● Exercise requirements: Copy every line of the listing below word for word, leaving the pictures out of your answer.

☆ ☆ ☆ ☆

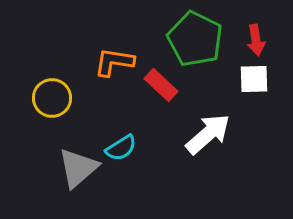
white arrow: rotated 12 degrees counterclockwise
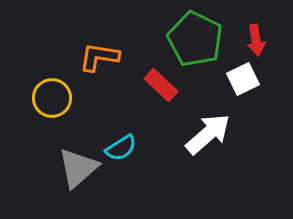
orange L-shape: moved 15 px left, 5 px up
white square: moved 11 px left; rotated 24 degrees counterclockwise
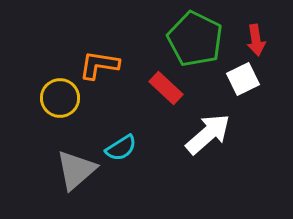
orange L-shape: moved 8 px down
red rectangle: moved 5 px right, 3 px down
yellow circle: moved 8 px right
gray triangle: moved 2 px left, 2 px down
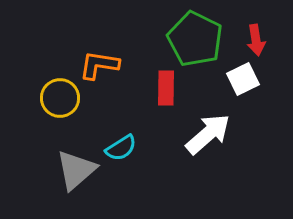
red rectangle: rotated 48 degrees clockwise
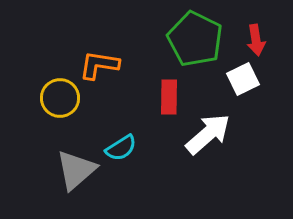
red rectangle: moved 3 px right, 9 px down
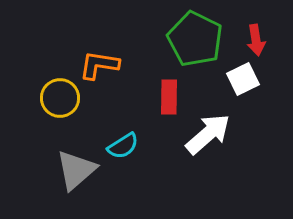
cyan semicircle: moved 2 px right, 2 px up
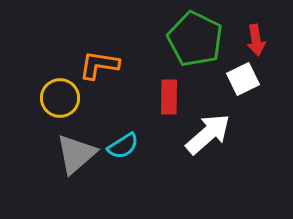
gray triangle: moved 16 px up
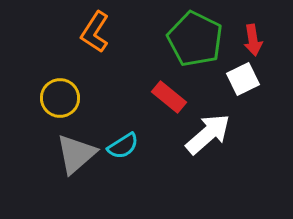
red arrow: moved 3 px left
orange L-shape: moved 4 px left, 33 px up; rotated 66 degrees counterclockwise
red rectangle: rotated 52 degrees counterclockwise
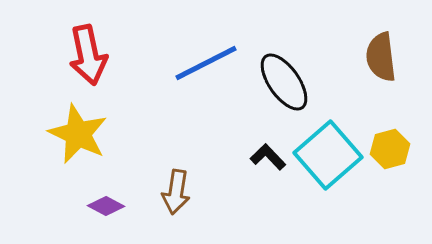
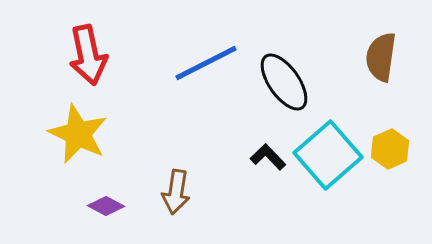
brown semicircle: rotated 15 degrees clockwise
yellow hexagon: rotated 9 degrees counterclockwise
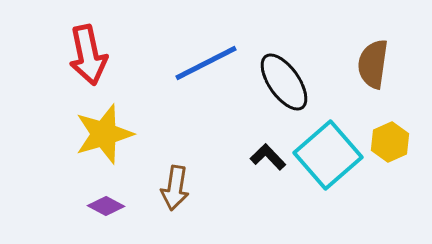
brown semicircle: moved 8 px left, 7 px down
yellow star: moved 26 px right; rotated 30 degrees clockwise
yellow hexagon: moved 7 px up
brown arrow: moved 1 px left, 4 px up
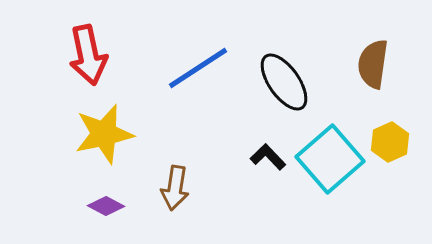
blue line: moved 8 px left, 5 px down; rotated 6 degrees counterclockwise
yellow star: rotated 4 degrees clockwise
cyan square: moved 2 px right, 4 px down
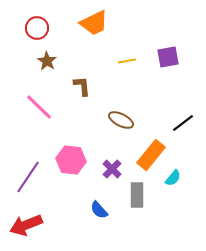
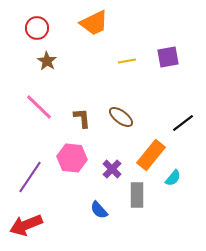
brown L-shape: moved 32 px down
brown ellipse: moved 3 px up; rotated 10 degrees clockwise
pink hexagon: moved 1 px right, 2 px up
purple line: moved 2 px right
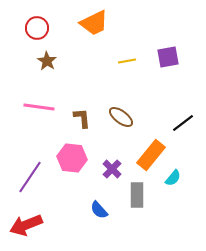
pink line: rotated 36 degrees counterclockwise
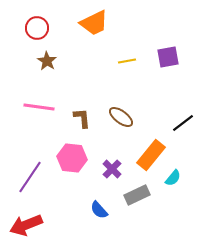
gray rectangle: rotated 65 degrees clockwise
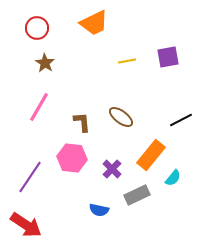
brown star: moved 2 px left, 2 px down
pink line: rotated 68 degrees counterclockwise
brown L-shape: moved 4 px down
black line: moved 2 px left, 3 px up; rotated 10 degrees clockwise
blue semicircle: rotated 36 degrees counterclockwise
red arrow: rotated 124 degrees counterclockwise
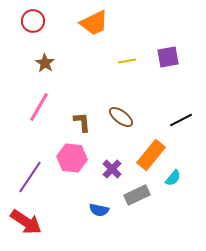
red circle: moved 4 px left, 7 px up
red arrow: moved 3 px up
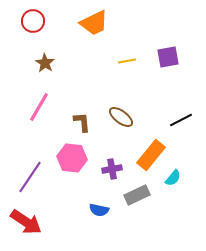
purple cross: rotated 36 degrees clockwise
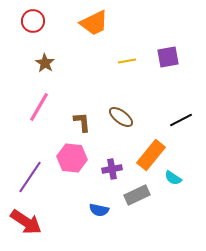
cyan semicircle: rotated 84 degrees clockwise
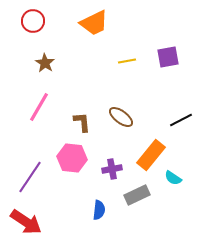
blue semicircle: rotated 96 degrees counterclockwise
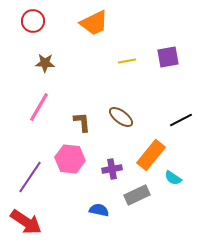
brown star: rotated 30 degrees counterclockwise
pink hexagon: moved 2 px left, 1 px down
blue semicircle: rotated 84 degrees counterclockwise
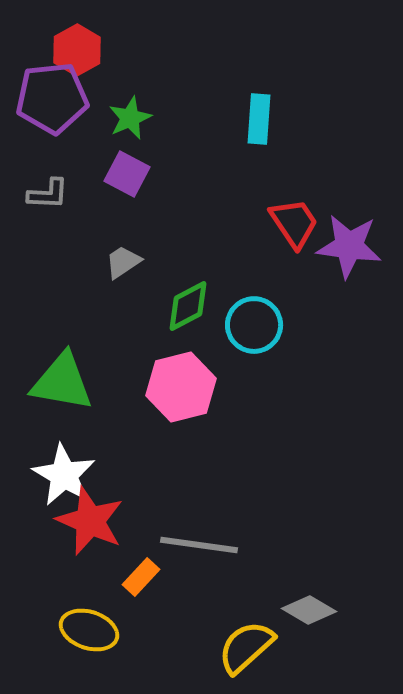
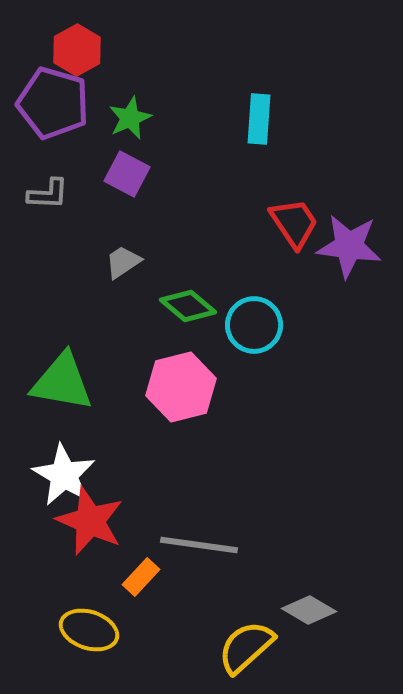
purple pentagon: moved 1 px right, 5 px down; rotated 22 degrees clockwise
green diamond: rotated 68 degrees clockwise
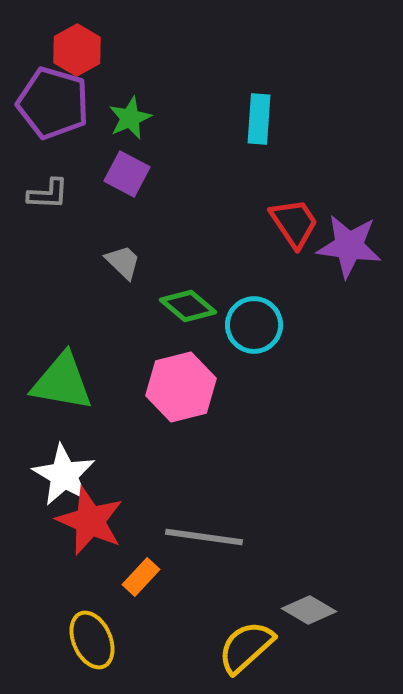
gray trapezoid: rotated 78 degrees clockwise
gray line: moved 5 px right, 8 px up
yellow ellipse: moved 3 px right, 10 px down; rotated 48 degrees clockwise
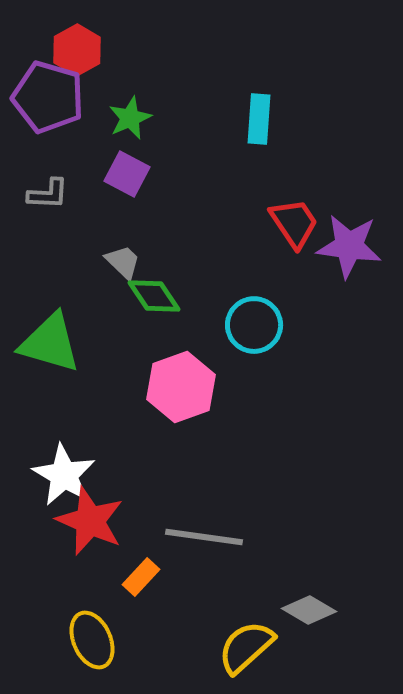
purple pentagon: moved 5 px left, 6 px up
green diamond: moved 34 px left, 10 px up; rotated 16 degrees clockwise
green triangle: moved 12 px left, 39 px up; rotated 6 degrees clockwise
pink hexagon: rotated 6 degrees counterclockwise
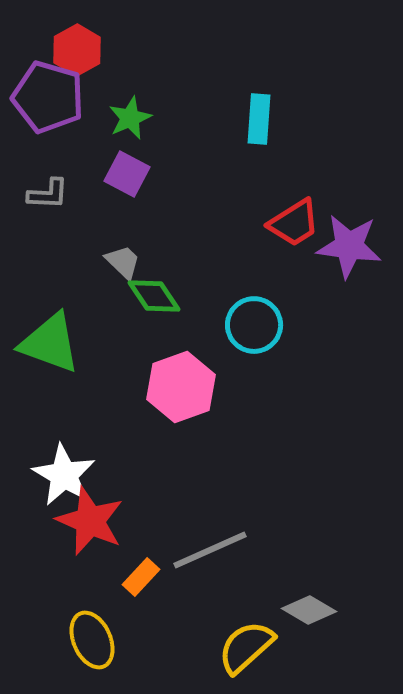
red trapezoid: rotated 92 degrees clockwise
green triangle: rotated 4 degrees clockwise
gray line: moved 6 px right, 13 px down; rotated 32 degrees counterclockwise
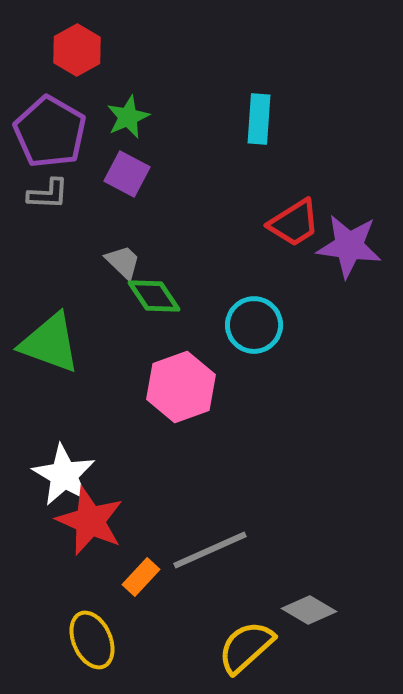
purple pentagon: moved 2 px right, 35 px down; rotated 14 degrees clockwise
green star: moved 2 px left, 1 px up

☆ ☆ ☆ ☆

● Output below:
white arrow: rotated 12 degrees counterclockwise
orange L-shape: moved 15 px left, 5 px up
white square: moved 11 px left; rotated 24 degrees counterclockwise
orange L-shape: moved 8 px down
red rectangle: moved 5 px right, 3 px down
yellow circle: moved 8 px right
gray triangle: moved 2 px left, 2 px down
red rectangle: rotated 48 degrees clockwise
red rectangle: moved 3 px right, 9 px down
cyan semicircle: moved 2 px right, 2 px up
gray triangle: moved 16 px up
red arrow: moved 3 px left
orange L-shape: moved 4 px left, 33 px up; rotated 66 degrees counterclockwise
red rectangle: rotated 52 degrees counterclockwise
brown semicircle: rotated 15 degrees clockwise
yellow hexagon: rotated 9 degrees counterclockwise
brown semicircle: moved 8 px left, 7 px down
yellow star: moved 26 px right; rotated 30 degrees clockwise
yellow hexagon: moved 7 px up
brown arrow: moved 1 px left, 4 px up
blue line: moved 8 px left, 5 px down; rotated 6 degrees counterclockwise
yellow star: rotated 4 degrees clockwise
cyan square: moved 2 px right, 4 px down
brown L-shape: moved 32 px down
brown ellipse: moved 3 px up; rotated 10 degrees clockwise
pink hexagon: moved 1 px right, 2 px up
purple line: moved 2 px right
pink line: rotated 36 degrees counterclockwise
gray rectangle: rotated 65 degrees clockwise
brown star: moved 2 px left, 2 px down
pink line: rotated 68 degrees counterclockwise
brown L-shape: moved 4 px down
black line: moved 2 px left, 3 px up; rotated 10 degrees clockwise
blue semicircle: rotated 36 degrees counterclockwise
red arrow: rotated 124 degrees counterclockwise
red circle: moved 4 px left, 7 px up
red arrow: moved 3 px up
purple cross: rotated 36 degrees clockwise
cyan semicircle: rotated 84 degrees clockwise
blue semicircle: rotated 96 degrees counterclockwise
brown star: rotated 30 degrees counterclockwise
pink hexagon: moved 2 px left, 1 px down
blue semicircle: rotated 84 degrees counterclockwise
purple pentagon: moved 1 px right, 5 px down; rotated 22 degrees clockwise
green diamond: rotated 68 degrees clockwise
gray trapezoid: rotated 78 degrees clockwise
gray line: moved 5 px right, 8 px up
yellow ellipse: moved 3 px right, 10 px down; rotated 48 degrees clockwise
purple pentagon: moved 5 px left, 6 px up
green diamond: moved 34 px left, 10 px up; rotated 16 degrees clockwise
green triangle: moved 12 px left, 39 px up; rotated 6 degrees clockwise
pink hexagon: rotated 6 degrees counterclockwise
red trapezoid: rotated 92 degrees clockwise
green triangle: rotated 4 degrees clockwise
gray line: moved 6 px right, 13 px down; rotated 32 degrees counterclockwise
purple pentagon: moved 2 px right, 35 px down; rotated 14 degrees clockwise
green star: moved 2 px left, 1 px up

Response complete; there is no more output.